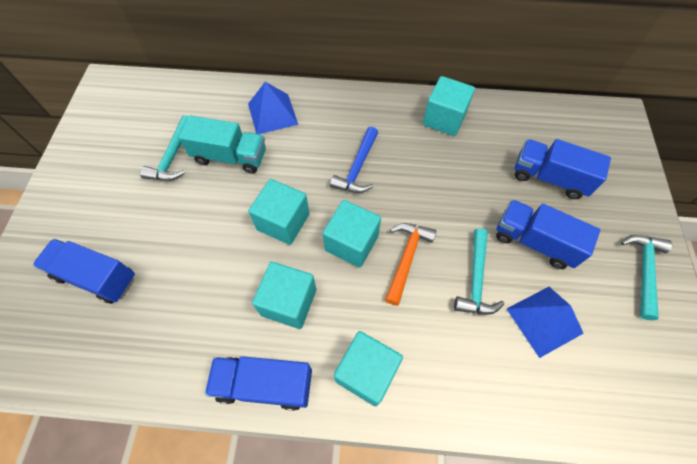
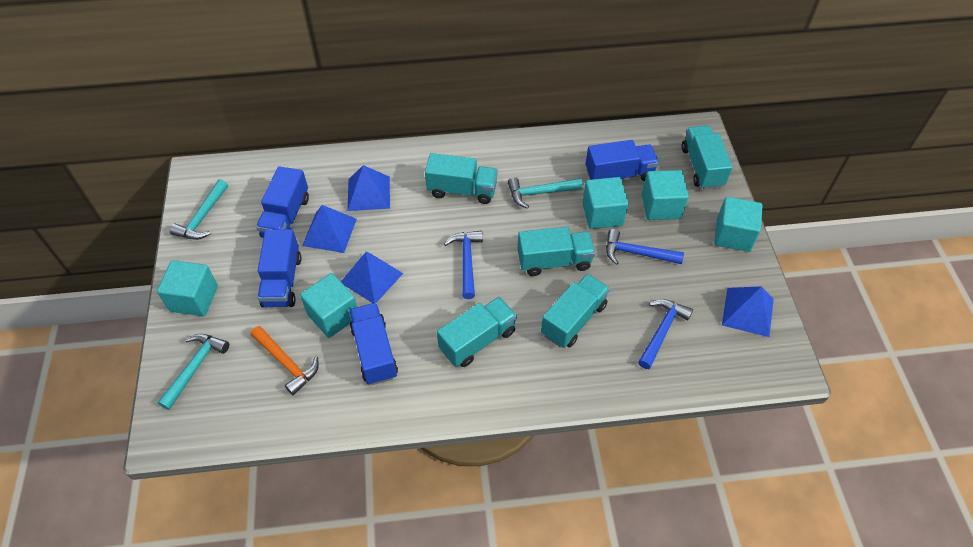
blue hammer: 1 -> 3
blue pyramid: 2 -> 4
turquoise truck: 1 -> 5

○ ○ ○ ○ ○ ○ ○

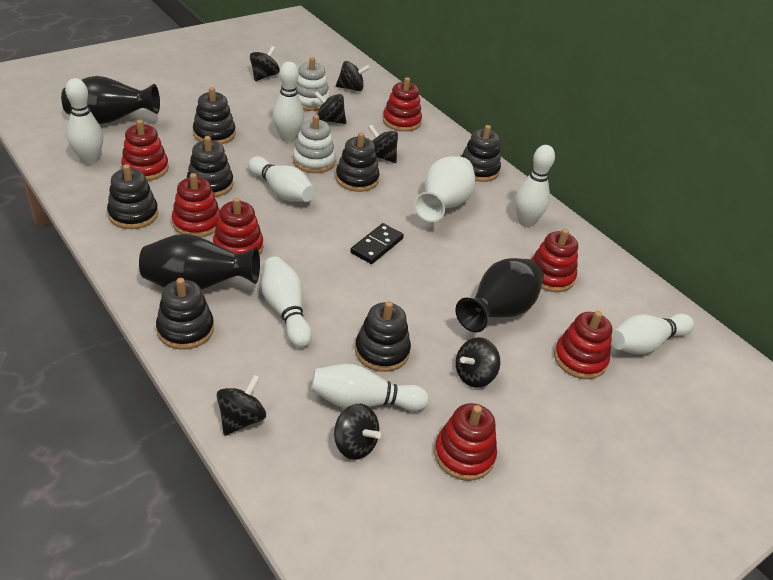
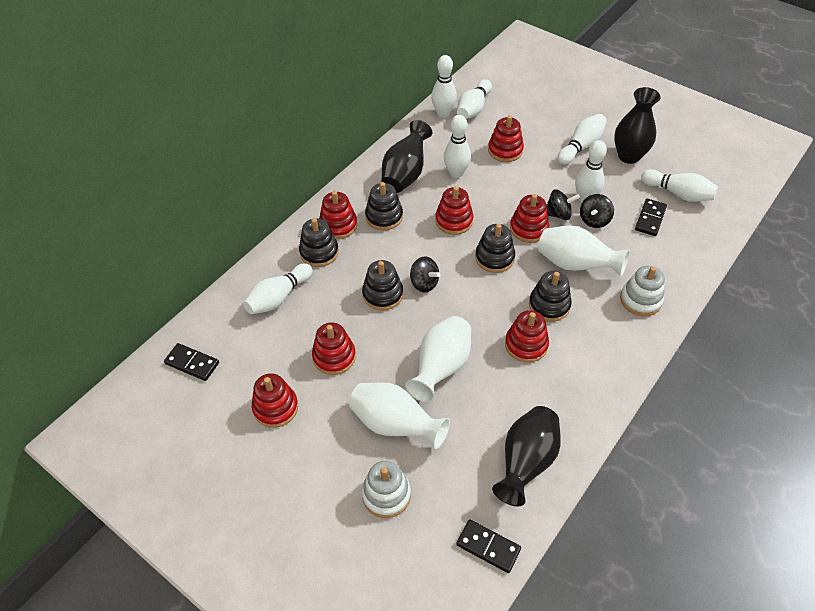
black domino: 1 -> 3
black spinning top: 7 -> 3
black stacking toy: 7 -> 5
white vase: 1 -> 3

○ ○ ○ ○ ○ ○ ○

§ **The task**
Considering only the data above, return the lines in which "black" occurs.

§ **The answer**
black domino: 1 -> 3
black spinning top: 7 -> 3
black stacking toy: 7 -> 5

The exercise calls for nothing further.